The word "down" marks the lines to find; copy every such line from the data below.
[Data records Boundary: Start]
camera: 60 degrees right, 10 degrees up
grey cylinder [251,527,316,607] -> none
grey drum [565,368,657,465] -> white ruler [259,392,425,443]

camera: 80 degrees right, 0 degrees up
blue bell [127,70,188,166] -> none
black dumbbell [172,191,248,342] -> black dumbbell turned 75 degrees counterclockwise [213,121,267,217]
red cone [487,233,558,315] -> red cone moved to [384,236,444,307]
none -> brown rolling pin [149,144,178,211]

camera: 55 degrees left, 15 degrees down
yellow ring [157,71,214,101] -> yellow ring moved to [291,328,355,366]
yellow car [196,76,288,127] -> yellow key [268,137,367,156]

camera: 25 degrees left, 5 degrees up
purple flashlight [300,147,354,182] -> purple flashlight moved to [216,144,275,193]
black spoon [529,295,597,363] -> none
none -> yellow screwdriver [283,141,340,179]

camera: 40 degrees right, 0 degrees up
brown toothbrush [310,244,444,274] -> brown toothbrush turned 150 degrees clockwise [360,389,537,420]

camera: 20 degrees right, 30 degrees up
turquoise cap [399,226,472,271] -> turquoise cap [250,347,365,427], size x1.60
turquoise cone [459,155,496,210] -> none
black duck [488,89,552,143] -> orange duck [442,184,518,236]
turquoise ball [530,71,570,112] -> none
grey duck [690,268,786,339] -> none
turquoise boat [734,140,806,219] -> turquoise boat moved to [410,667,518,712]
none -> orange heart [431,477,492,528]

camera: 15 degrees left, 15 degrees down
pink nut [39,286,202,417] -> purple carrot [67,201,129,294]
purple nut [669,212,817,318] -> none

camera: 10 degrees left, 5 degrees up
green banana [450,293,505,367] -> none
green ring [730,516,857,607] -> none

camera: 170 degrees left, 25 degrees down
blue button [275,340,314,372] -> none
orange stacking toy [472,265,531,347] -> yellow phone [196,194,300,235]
[Data records Boundary: End]
Written solution:
camera: 55 degrees left, 15 degrees down
camera: 15 degrees left, 15 degrees down
camera: 170 degrees left, 25 degrees down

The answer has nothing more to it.